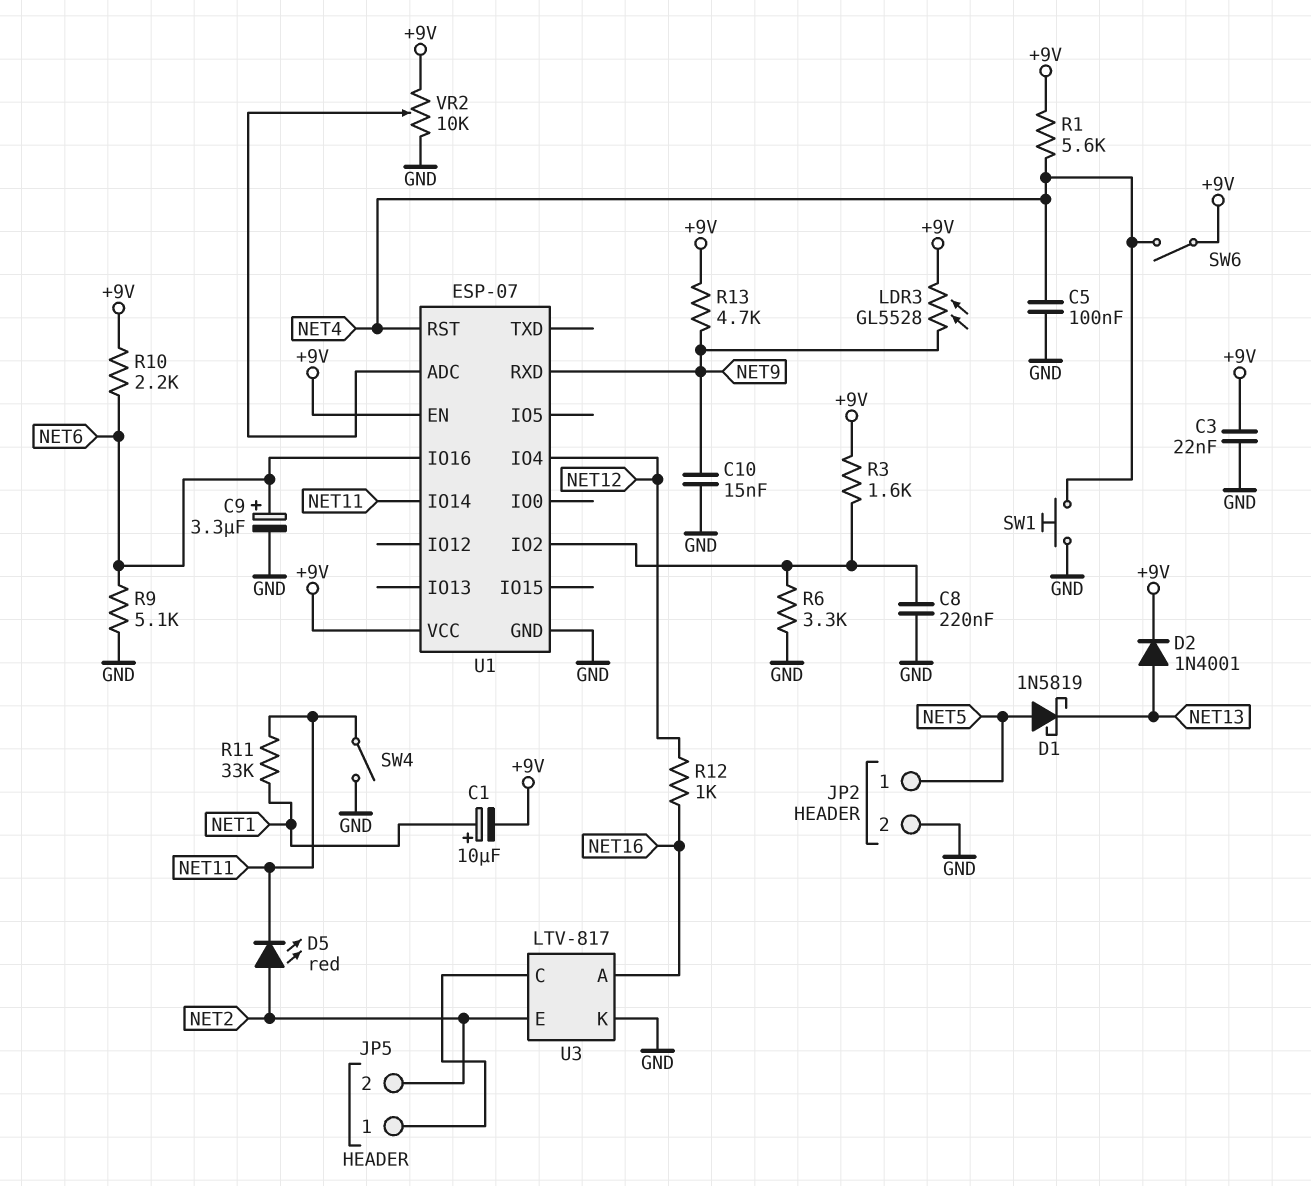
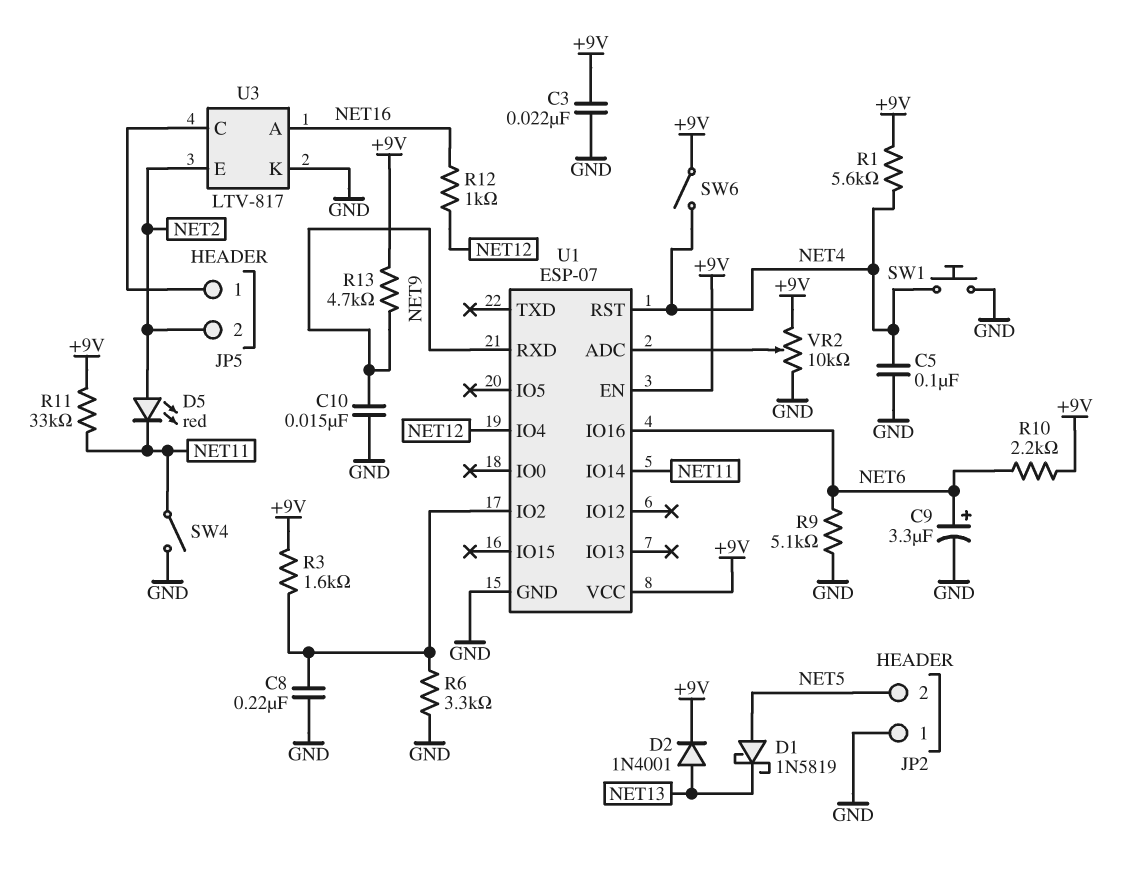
C1: 10uF (plus NET1, minus +9V) -> none
JP2 pin 1: NET5 -> GND
JP2 pin 2: GND -> NET5
LDR3: GL5528 (+9V, NET9) -> none
R11: 33k (NET1, NET11) -> 33k (+9V, NET11)

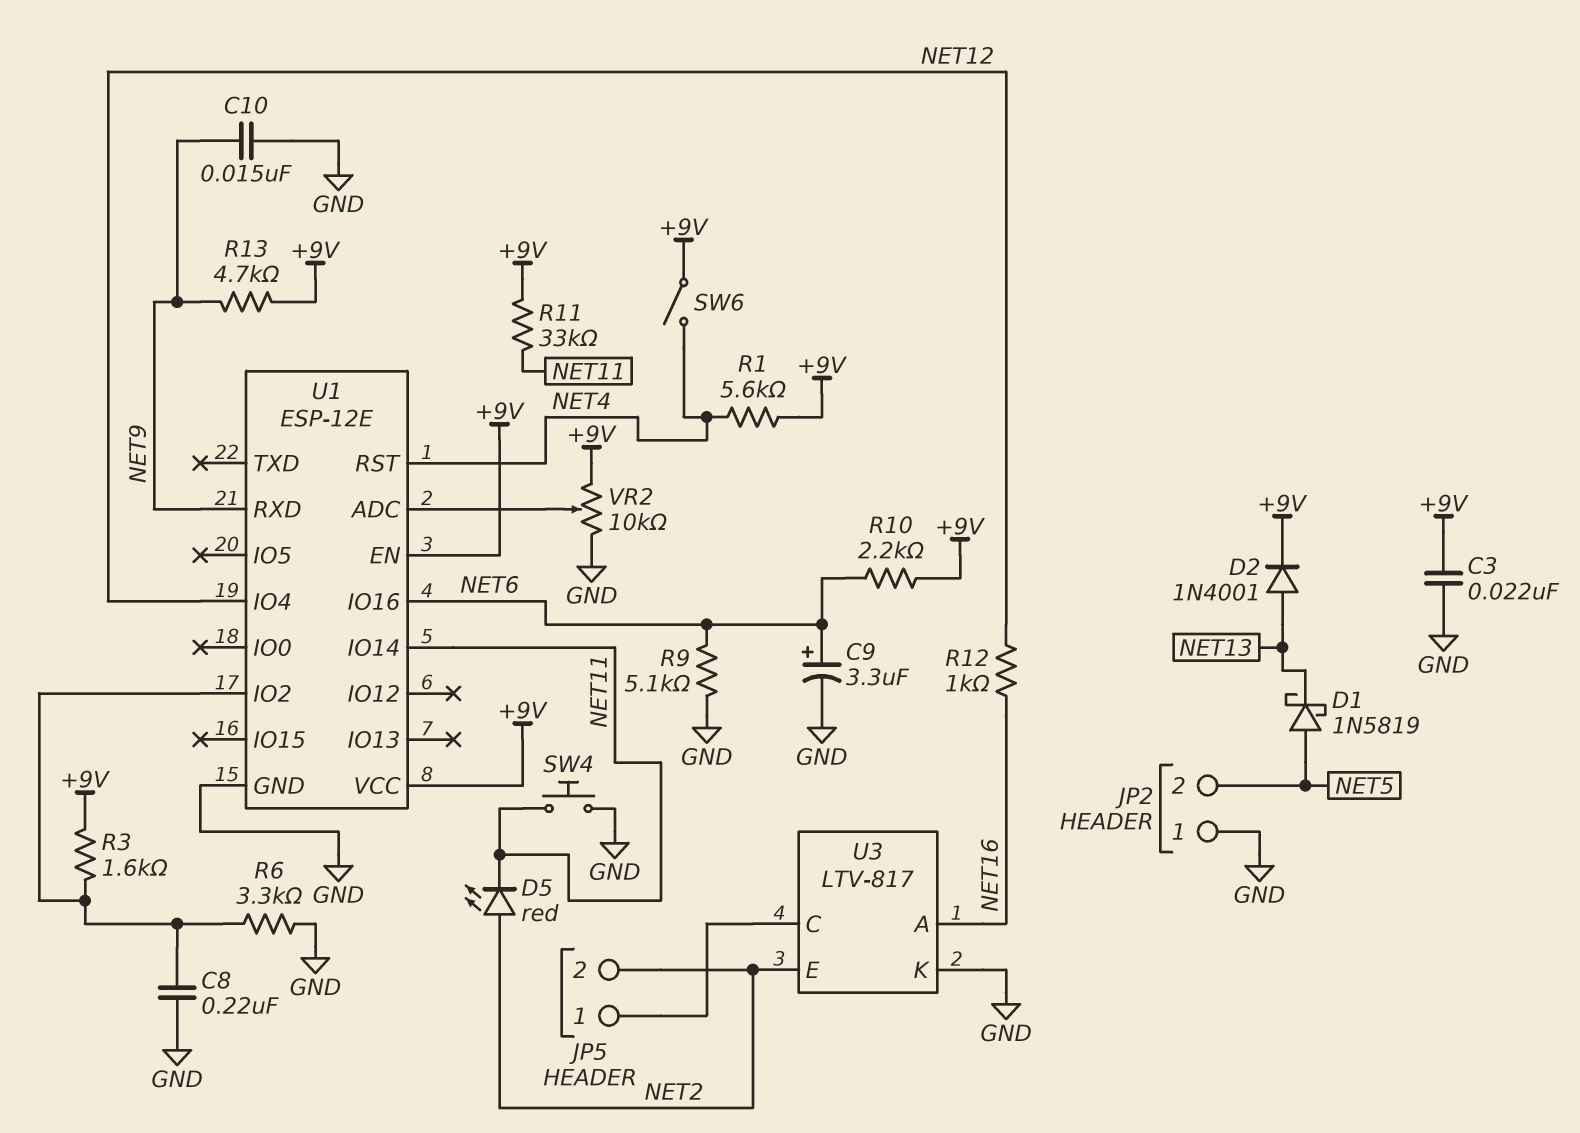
C5: 100nF (GND, NET4) -> none
SW1: button (GND, NET4) -> none
SW4: switch (GND, NET11) -> button (GND, NET11)
U1: ESP-07 -> ESP-12E

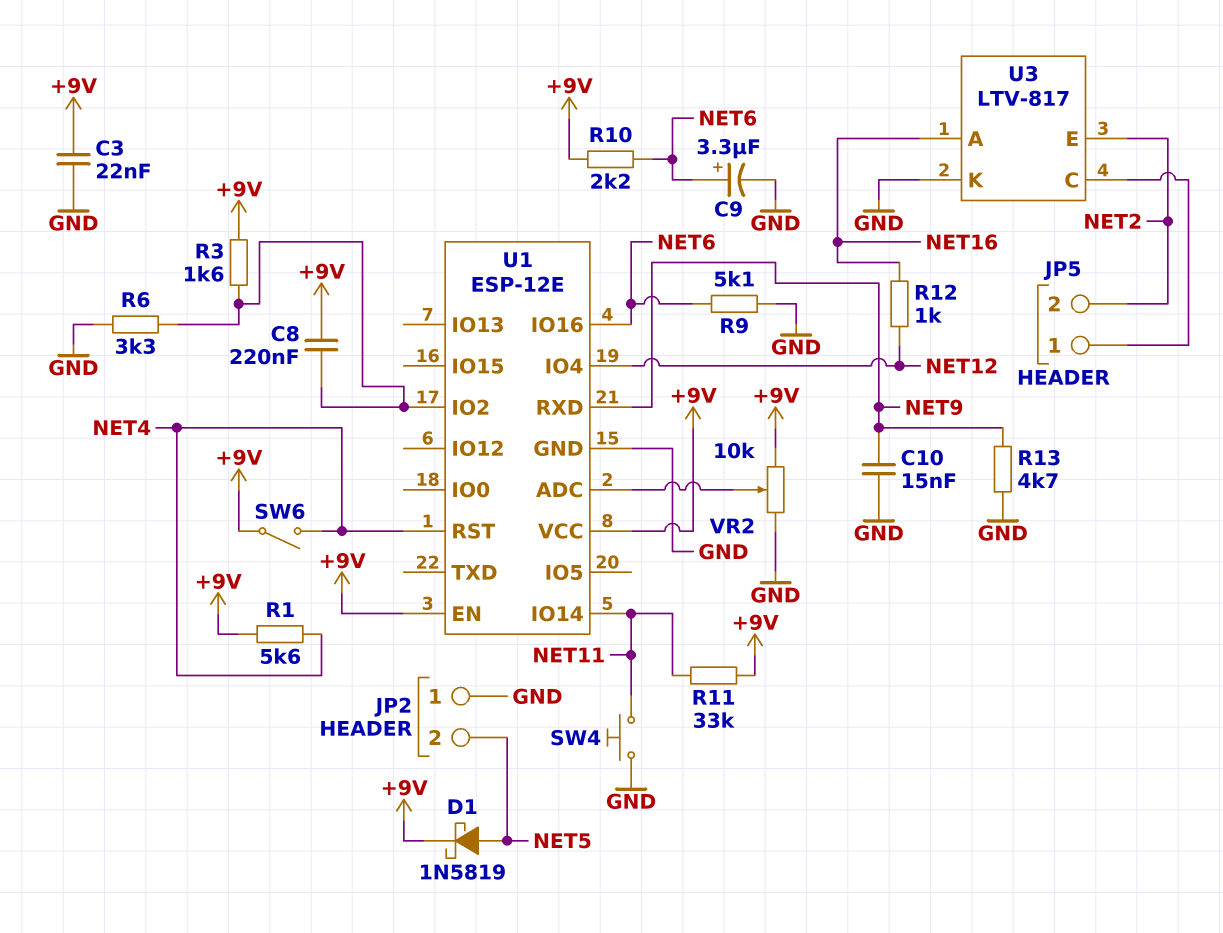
C8: 220nF (GND, U1/IO2) -> 220nF (+9V, U1/IO2)
D1: schottky 1N5819 (A NET5, K NET13) -> schottky 1N5819 (A NET5, K +9V)
D2: diode 1N4001 (A NET13, K +9V) -> none
D5: LED red (A NET2, K NET11) -> none
R13: 4.7k (+9V, NET9) -> 4.7k (GND, NET9)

__REQUIRED WORK__. Look through the records for the word "none". Every line that has it should be copied.

__RESPONSE BELOW__.
C1: 10uF (plus NET1, minus +9V) -> none
LDR3: GL5528 (+9V, NET9) -> none
C5: 100nF (GND, NET4) -> none
SW1: button (GND, NET4) -> none
D2: diode 1N4001 (A NET13, K +9V) -> none
D5: LED red (A NET2, K NET11) -> none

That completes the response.